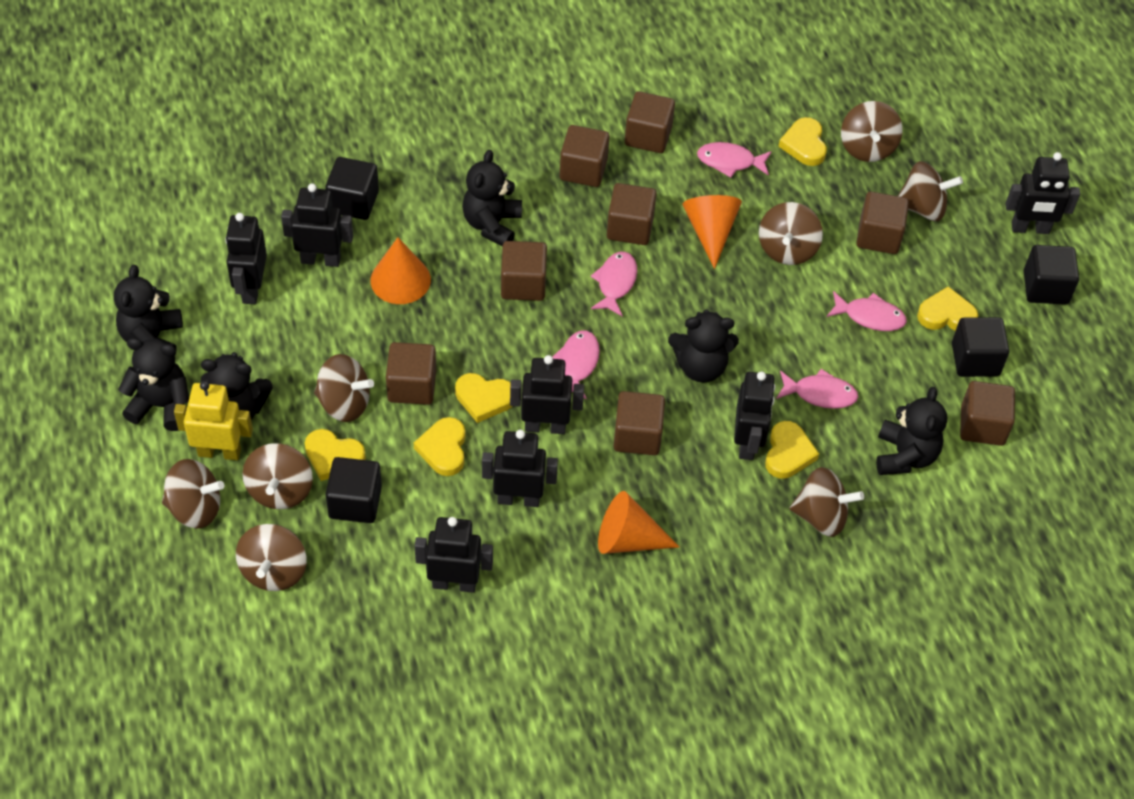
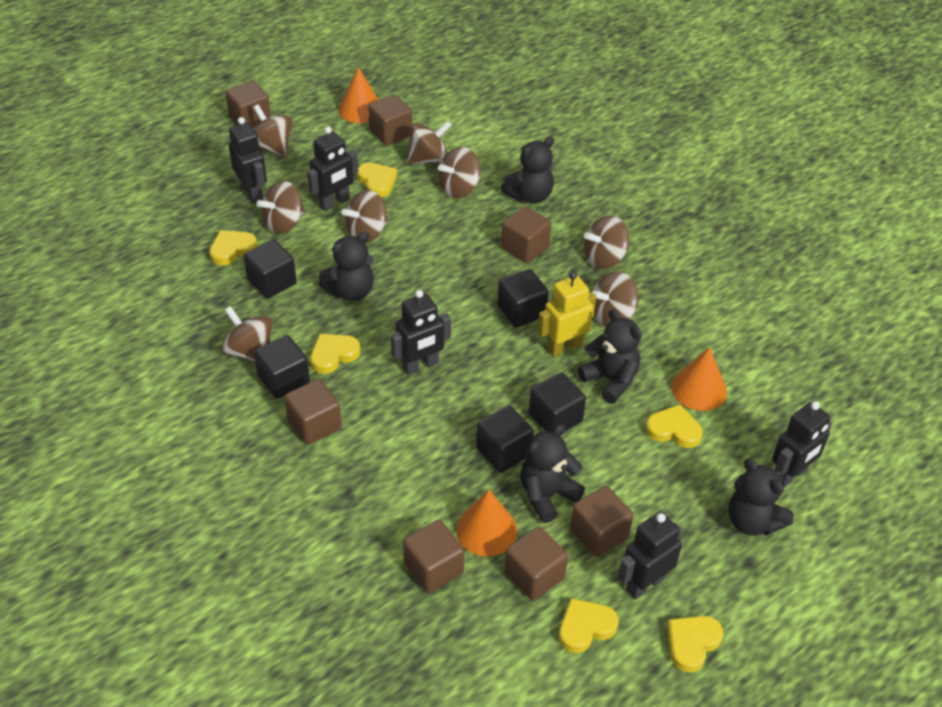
black cube: 4 -> 5
black robot: 7 -> 5
black teddy bear: 6 -> 5
brown cube: 8 -> 7
pink fish: 5 -> 0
..............................
◆ **Activity**: The expected result is the complete listing above, printed exactly, with no pictures.

◆ **Written reply**:
black cube: 4 -> 5
black robot: 7 -> 5
black teddy bear: 6 -> 5
brown cube: 8 -> 7
pink fish: 5 -> 0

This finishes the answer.